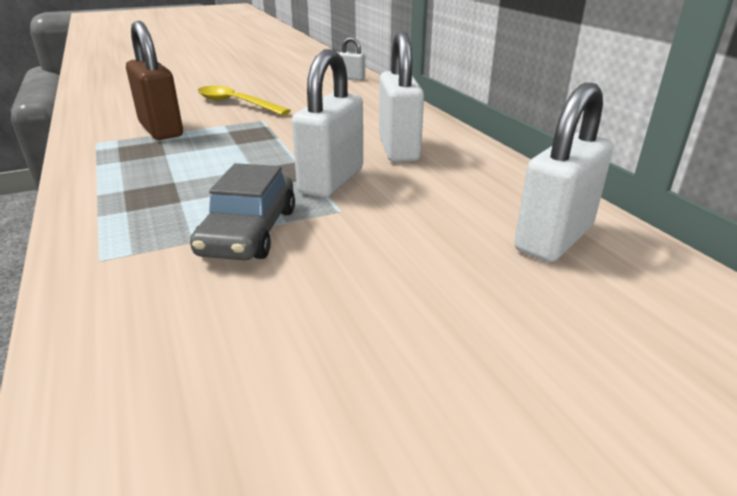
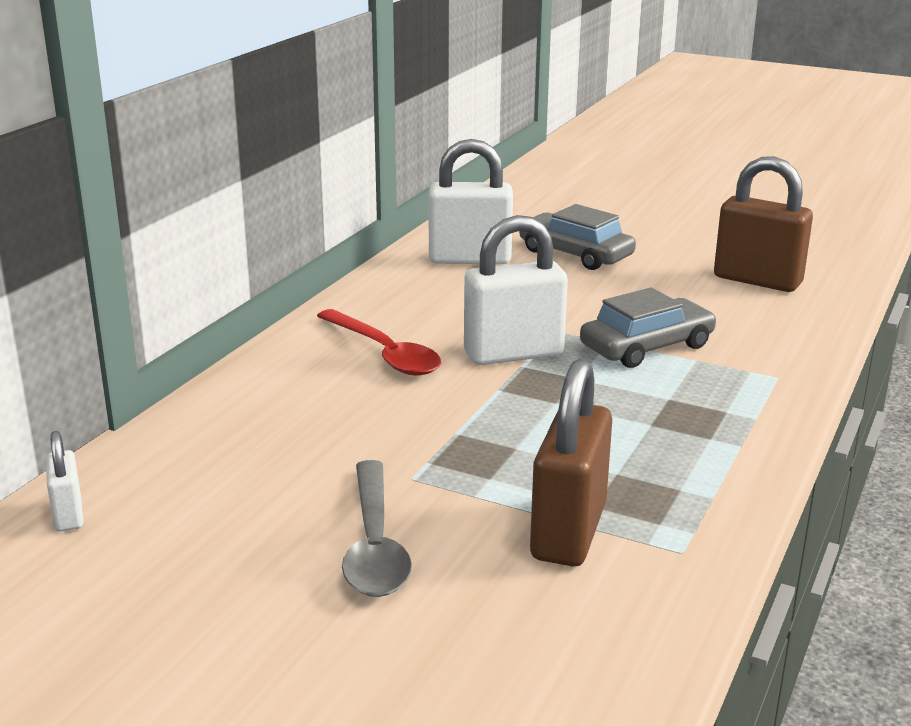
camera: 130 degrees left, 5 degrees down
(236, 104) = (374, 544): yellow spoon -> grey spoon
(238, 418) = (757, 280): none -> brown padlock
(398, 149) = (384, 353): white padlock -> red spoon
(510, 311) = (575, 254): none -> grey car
* * *
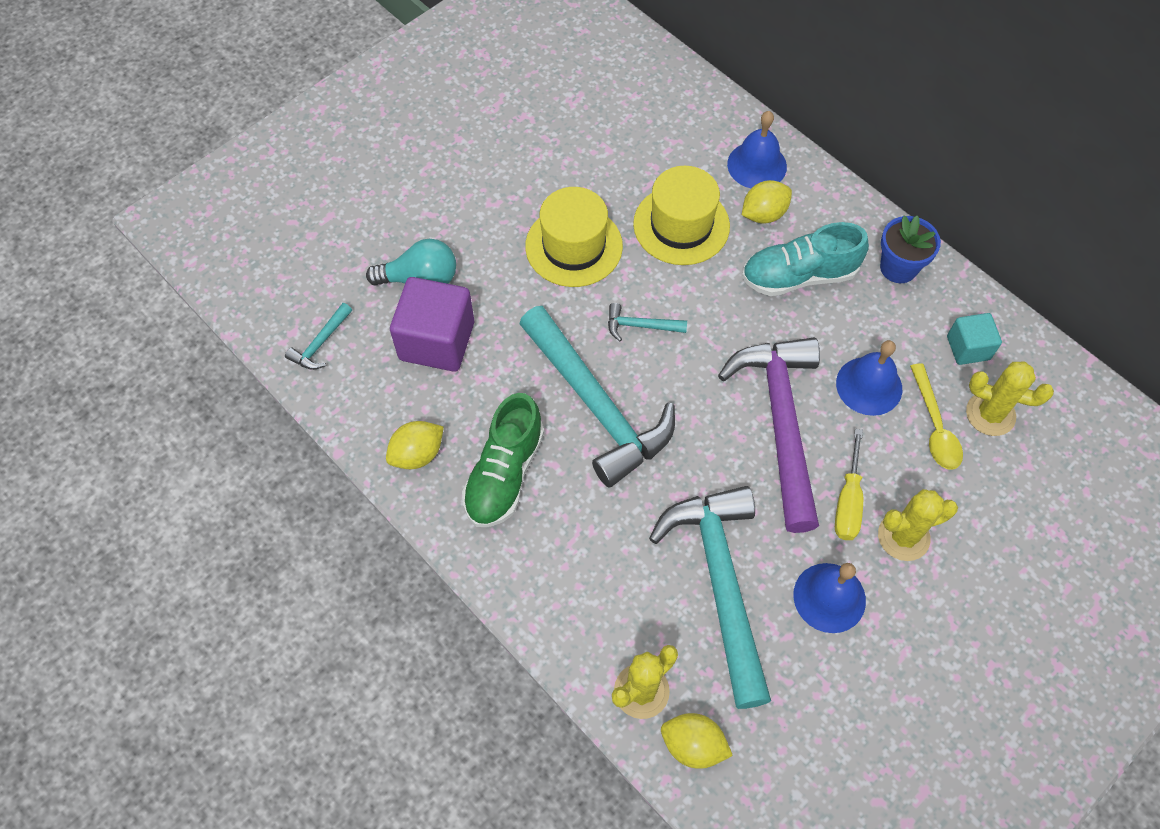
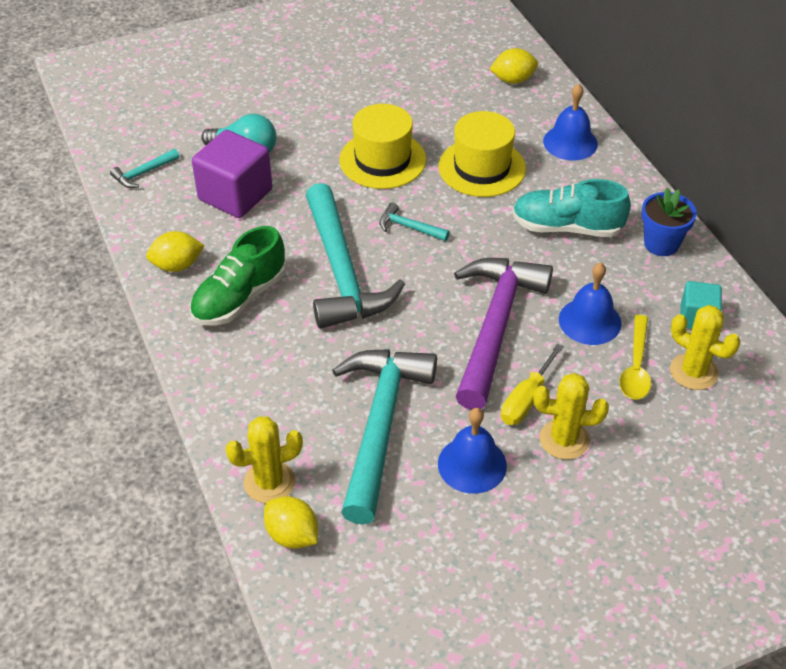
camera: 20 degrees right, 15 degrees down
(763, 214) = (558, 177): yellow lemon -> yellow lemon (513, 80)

(EXERCISE):
Above are the records; repeat exactly the lines from the one holding "camera: 130 degrees left, 5 degrees down" down to the one holding "(510, 311) = (575, 254): none -> grey car", end lines included.

(SOLUTION TO THIS PROBLEM):
camera: 130 degrees left, 5 degrees down
(236, 104) = (374, 544): yellow spoon -> grey spoon
(238, 418) = (757, 280): none -> brown padlock
(398, 149) = (384, 353): white padlock -> red spoon
(510, 311) = (575, 254): none -> grey car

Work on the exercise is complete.